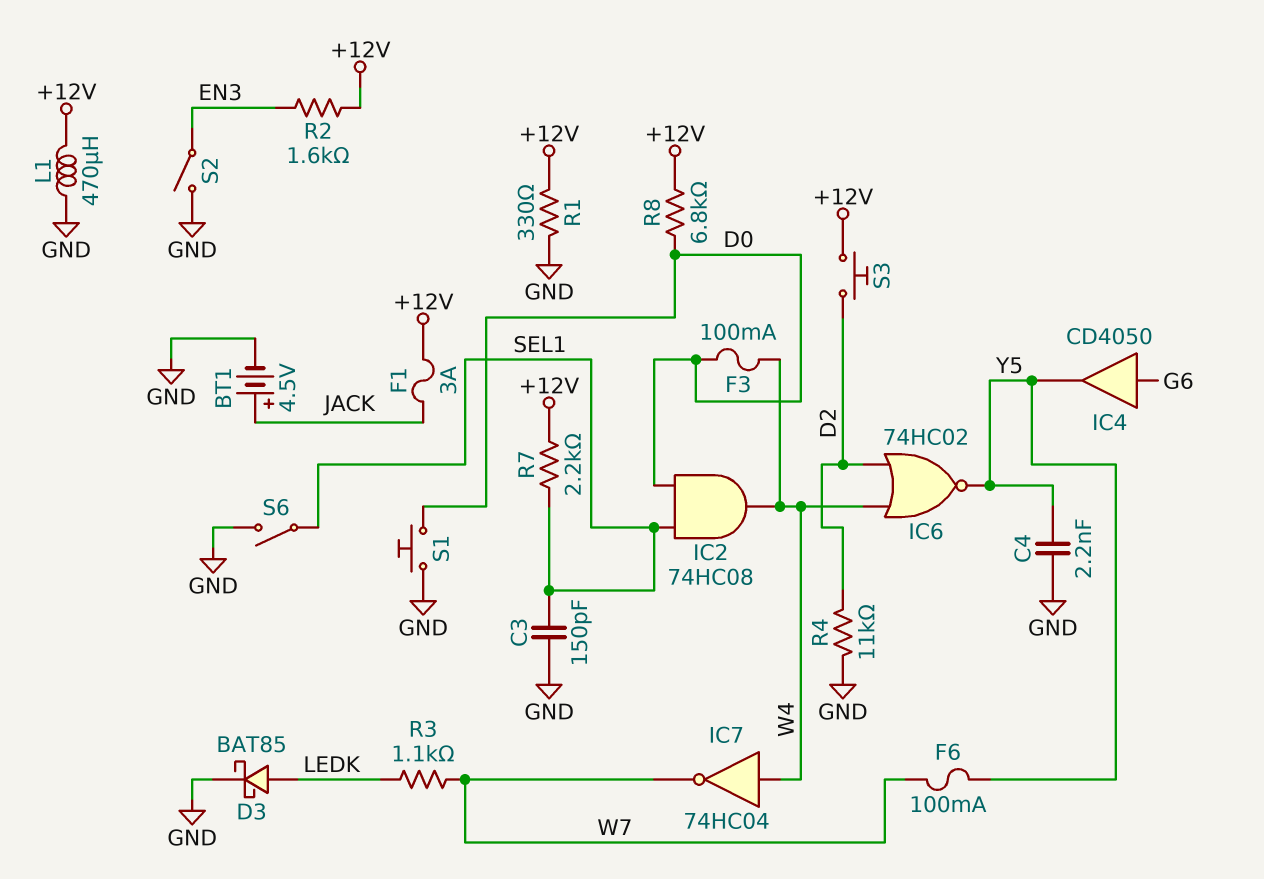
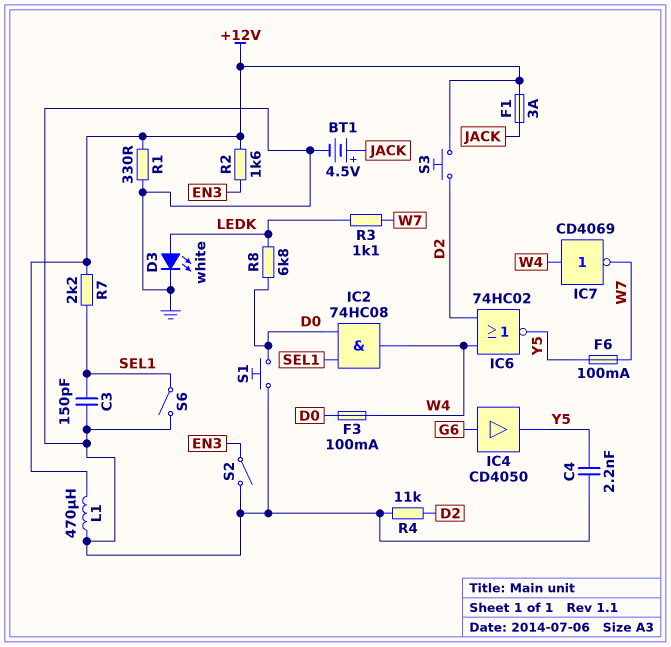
D3: schottky BAT85 (A LEDK, K GND) -> LED white (A LEDK, K GND)
IC7: NOT 74HC04 (in W4, out W7) -> NOT CD4069 (in W4, out W7)
R8: 6.8k (+12V, D0) -> 6.8k (D0, LEDK)

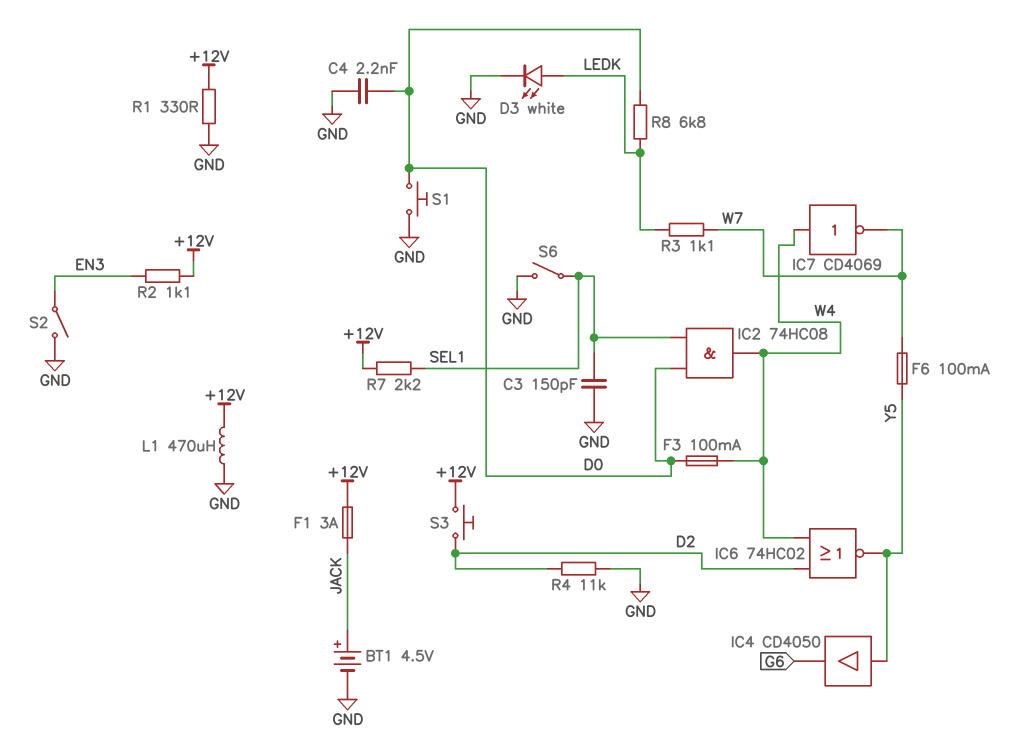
C4: 2.2nF (GND, Y5) -> 2.2nF (D0, GND)
IC4: buffer CD4050 (in G6, out Y5) -> buffer CD4050 (in Y5, out G6)
R2: 1.6k (+12V, EN3) -> 1.1k (+12V, EN3)

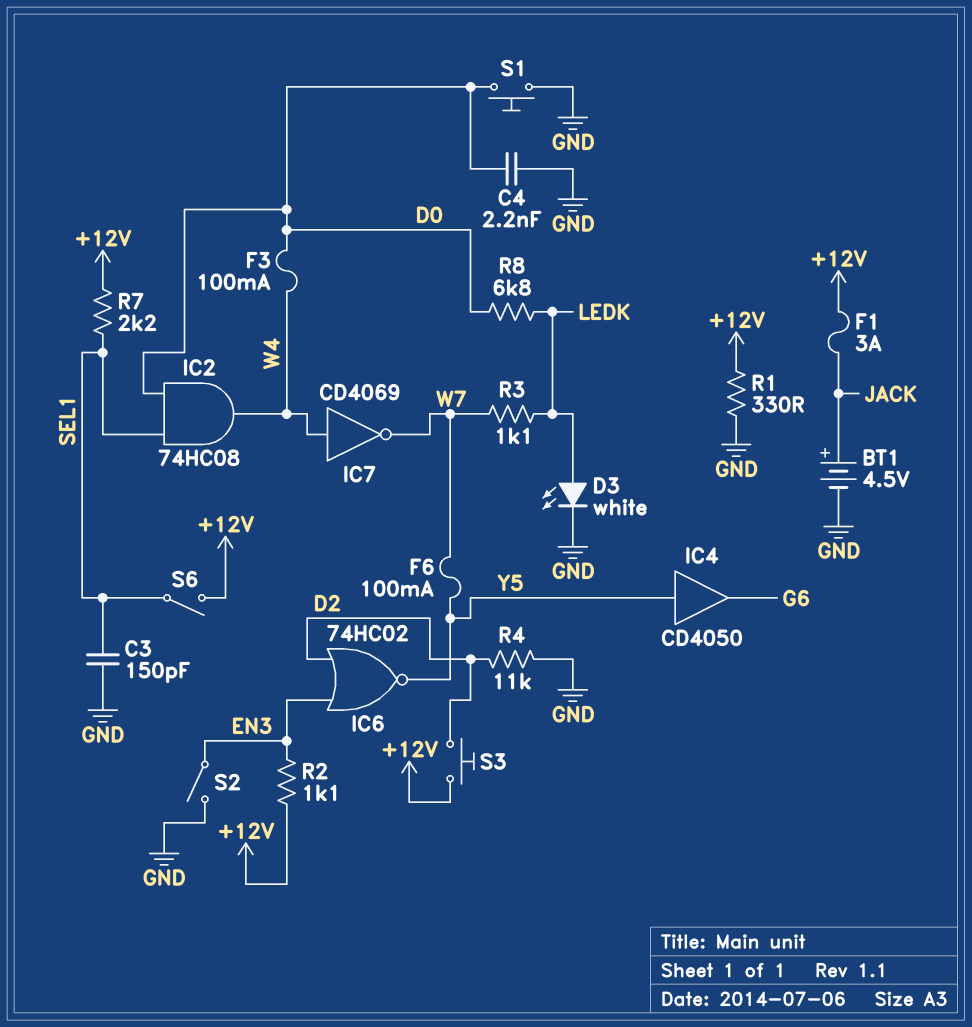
IC6: NOR 74HC02 (in D2, in W4, out Y5) -> NOR 74HC02 (in D2, in EN3, out Y5)
L1: 470uH (+12V, GND) -> none
S6: switch (GND, SEL1) -> switch (+12V, SEL1)

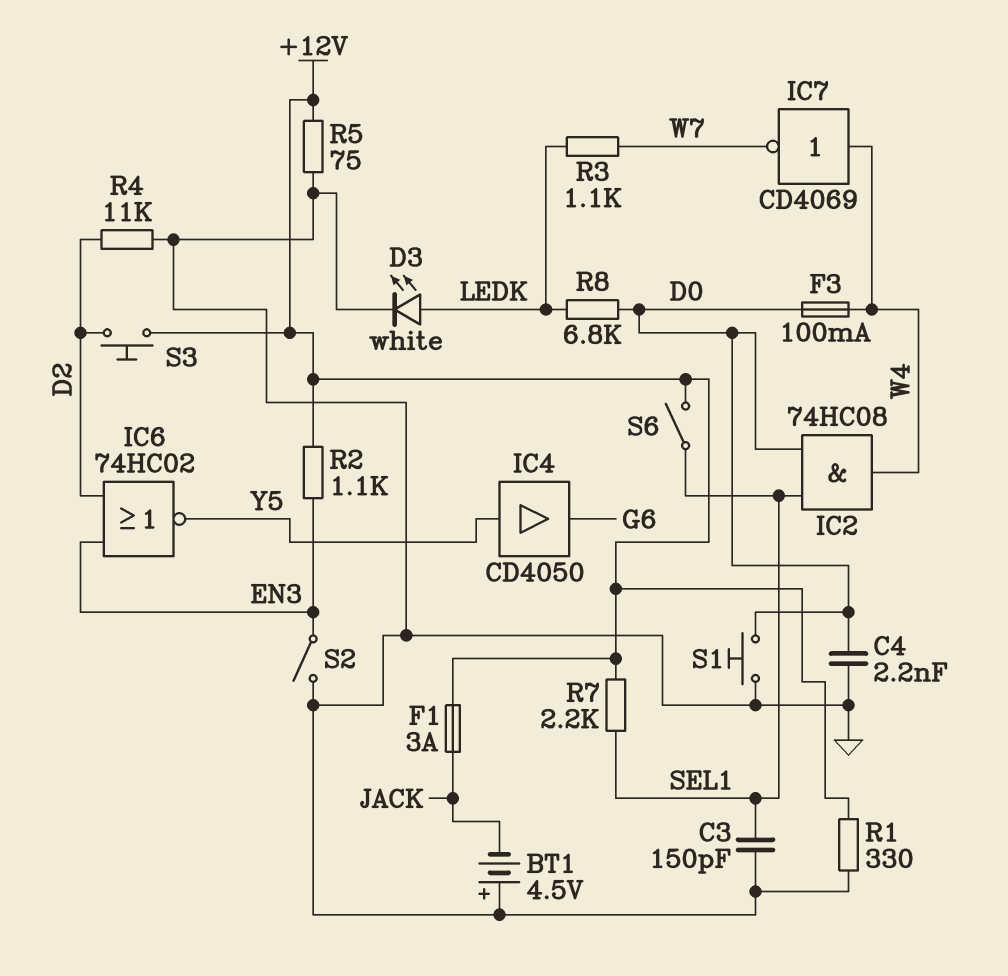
BT1: 4.5V (plus JACK, minus GND) -> 4.5V (plus GND, minus JACK)
F6: 100mA (W7, Y5) -> none
R5: none -> 75 (+12V, GND)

═══

Across the entries above, work out how many lines include the string "LEDK", and report only that figure.

2